+++ Task inputs

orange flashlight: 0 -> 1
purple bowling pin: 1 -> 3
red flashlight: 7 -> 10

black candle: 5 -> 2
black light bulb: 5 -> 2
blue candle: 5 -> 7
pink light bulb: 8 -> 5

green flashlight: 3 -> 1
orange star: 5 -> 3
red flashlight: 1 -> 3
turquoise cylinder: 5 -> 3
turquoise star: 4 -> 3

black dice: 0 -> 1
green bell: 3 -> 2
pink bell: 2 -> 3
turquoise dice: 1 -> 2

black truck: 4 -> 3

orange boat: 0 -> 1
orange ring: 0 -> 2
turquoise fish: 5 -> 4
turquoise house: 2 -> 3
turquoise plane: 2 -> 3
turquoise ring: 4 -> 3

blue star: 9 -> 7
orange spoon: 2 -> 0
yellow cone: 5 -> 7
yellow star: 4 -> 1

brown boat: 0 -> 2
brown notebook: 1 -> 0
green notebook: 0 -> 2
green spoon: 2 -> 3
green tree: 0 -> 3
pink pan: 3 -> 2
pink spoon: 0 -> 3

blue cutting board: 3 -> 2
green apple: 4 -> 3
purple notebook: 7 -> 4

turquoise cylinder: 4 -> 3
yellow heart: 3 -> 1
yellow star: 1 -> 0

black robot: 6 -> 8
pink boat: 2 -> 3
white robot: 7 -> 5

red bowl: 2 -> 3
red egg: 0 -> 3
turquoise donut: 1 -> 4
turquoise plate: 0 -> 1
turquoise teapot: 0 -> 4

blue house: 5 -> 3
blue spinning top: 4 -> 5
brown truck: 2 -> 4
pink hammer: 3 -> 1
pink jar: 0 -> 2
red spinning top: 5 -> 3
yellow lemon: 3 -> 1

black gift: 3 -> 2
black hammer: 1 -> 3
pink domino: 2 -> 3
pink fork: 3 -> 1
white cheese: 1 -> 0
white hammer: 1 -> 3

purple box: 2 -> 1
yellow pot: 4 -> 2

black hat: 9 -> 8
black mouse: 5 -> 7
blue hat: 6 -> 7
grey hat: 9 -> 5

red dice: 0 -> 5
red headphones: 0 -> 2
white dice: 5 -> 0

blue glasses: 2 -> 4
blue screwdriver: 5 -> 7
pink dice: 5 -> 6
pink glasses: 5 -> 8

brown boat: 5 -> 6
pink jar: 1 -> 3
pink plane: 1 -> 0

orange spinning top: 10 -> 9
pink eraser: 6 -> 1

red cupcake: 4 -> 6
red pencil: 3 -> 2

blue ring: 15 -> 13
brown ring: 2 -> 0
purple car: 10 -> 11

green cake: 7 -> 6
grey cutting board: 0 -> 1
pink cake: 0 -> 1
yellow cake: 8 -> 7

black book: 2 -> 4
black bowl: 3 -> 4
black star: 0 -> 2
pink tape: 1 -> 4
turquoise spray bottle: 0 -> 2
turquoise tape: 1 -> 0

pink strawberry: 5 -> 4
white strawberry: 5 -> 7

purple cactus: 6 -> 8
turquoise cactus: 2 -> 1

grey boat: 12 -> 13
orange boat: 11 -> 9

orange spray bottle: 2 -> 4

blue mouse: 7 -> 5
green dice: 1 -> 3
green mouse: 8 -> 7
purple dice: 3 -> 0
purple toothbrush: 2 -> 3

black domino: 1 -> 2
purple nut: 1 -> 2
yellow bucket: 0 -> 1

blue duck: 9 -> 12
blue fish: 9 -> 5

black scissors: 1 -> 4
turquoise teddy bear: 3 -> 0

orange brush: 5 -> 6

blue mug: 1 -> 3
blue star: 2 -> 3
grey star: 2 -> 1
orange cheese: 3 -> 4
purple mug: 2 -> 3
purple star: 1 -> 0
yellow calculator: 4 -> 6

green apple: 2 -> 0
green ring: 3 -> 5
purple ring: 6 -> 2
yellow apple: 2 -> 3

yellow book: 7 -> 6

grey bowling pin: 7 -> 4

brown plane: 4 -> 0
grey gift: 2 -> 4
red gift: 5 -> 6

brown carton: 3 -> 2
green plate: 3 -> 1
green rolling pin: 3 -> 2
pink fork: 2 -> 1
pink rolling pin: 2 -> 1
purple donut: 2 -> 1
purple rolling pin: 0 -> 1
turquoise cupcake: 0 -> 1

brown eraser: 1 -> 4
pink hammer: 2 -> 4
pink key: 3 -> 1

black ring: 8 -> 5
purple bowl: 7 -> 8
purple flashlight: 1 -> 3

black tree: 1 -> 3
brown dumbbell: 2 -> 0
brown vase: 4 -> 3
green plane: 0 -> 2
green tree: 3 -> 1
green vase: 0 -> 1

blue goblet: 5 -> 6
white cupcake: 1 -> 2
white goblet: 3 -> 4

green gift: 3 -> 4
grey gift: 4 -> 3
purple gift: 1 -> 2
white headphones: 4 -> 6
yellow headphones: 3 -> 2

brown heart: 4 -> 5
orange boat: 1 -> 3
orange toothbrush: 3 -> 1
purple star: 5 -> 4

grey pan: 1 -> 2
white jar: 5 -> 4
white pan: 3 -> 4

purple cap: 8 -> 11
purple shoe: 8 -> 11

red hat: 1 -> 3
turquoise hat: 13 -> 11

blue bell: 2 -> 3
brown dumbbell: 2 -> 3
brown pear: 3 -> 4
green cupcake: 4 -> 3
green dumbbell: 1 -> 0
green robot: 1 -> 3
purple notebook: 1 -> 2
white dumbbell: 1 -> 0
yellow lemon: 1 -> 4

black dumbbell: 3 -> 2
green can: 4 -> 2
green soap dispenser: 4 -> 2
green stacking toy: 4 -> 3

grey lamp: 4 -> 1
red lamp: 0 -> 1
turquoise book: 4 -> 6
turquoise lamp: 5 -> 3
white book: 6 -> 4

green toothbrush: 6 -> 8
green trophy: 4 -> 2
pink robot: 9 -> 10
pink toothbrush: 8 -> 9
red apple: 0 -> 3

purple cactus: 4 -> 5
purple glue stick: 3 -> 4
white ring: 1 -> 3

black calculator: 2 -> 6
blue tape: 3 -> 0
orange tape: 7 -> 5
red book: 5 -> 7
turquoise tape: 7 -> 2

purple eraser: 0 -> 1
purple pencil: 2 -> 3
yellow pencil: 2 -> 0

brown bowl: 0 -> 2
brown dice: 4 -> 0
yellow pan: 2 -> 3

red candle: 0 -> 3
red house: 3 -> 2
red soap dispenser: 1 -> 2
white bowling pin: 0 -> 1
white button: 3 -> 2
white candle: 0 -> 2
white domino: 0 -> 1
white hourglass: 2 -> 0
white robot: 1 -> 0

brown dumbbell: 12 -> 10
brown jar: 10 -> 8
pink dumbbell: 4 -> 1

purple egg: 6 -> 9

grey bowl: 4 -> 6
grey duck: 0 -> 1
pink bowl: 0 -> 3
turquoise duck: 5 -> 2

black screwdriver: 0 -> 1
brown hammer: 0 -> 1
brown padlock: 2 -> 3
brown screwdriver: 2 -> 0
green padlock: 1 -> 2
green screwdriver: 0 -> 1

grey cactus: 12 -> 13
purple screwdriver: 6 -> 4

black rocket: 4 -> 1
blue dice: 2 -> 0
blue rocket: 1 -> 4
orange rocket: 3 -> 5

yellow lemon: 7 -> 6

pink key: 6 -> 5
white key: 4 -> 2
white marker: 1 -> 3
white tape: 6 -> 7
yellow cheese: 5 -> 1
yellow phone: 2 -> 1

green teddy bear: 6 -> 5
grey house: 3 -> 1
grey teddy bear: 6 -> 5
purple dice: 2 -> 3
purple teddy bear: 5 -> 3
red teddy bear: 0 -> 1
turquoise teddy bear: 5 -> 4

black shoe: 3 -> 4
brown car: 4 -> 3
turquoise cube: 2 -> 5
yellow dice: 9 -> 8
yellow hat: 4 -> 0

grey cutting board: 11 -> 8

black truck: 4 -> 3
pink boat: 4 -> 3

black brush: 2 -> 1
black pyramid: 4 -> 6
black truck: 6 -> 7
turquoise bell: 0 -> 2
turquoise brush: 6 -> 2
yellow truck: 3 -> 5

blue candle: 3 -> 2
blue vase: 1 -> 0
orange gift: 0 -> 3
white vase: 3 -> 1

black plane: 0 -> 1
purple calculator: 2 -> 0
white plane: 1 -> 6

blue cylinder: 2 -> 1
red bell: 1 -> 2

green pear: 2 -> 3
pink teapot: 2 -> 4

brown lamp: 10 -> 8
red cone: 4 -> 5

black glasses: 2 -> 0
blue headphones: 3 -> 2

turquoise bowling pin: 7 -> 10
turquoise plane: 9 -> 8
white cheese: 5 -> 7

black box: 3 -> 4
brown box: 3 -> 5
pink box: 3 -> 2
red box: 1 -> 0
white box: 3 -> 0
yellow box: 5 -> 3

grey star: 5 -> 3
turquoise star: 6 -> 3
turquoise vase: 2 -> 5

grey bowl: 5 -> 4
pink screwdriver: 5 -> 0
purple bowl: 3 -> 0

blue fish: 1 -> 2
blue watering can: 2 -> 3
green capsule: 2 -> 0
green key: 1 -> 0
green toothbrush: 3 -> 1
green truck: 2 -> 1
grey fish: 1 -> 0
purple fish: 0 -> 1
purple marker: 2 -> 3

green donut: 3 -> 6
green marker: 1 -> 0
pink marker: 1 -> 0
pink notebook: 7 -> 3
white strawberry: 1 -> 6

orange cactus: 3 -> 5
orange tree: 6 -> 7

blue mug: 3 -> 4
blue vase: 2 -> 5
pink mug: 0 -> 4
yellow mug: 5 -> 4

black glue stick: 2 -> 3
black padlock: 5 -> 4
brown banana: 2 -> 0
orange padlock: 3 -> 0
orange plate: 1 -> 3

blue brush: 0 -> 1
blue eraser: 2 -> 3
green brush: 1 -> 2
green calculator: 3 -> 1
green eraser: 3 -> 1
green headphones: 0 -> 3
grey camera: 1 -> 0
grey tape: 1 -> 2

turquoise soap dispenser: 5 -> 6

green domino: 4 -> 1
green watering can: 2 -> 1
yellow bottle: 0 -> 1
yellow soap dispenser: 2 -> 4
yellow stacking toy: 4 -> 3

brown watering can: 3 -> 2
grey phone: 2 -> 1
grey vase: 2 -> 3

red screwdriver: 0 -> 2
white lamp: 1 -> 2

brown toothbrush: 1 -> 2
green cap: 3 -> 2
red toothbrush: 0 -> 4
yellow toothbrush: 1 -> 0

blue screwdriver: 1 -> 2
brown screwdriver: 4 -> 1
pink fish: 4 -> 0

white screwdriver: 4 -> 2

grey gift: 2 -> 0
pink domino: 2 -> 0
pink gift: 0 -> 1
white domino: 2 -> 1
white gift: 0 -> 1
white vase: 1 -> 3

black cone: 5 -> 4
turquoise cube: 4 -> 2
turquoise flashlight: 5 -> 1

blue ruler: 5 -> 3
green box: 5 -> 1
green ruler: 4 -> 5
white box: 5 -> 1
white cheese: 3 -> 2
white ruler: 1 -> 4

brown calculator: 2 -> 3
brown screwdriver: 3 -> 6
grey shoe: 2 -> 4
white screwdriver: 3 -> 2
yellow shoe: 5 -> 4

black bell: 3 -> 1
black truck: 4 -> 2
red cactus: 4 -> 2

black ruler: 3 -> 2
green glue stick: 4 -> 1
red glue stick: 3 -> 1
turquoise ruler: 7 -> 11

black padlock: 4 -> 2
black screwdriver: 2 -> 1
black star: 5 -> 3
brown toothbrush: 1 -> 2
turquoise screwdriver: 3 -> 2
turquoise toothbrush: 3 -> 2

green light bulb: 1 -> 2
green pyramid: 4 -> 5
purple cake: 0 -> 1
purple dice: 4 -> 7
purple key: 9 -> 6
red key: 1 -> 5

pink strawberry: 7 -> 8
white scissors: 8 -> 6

++++++

* _Aim of the task_: Pull out each line of the records holding the string "spray".

* _Task answer_:
turquoise spray bottle: 0 -> 2
orange spray bottle: 2 -> 4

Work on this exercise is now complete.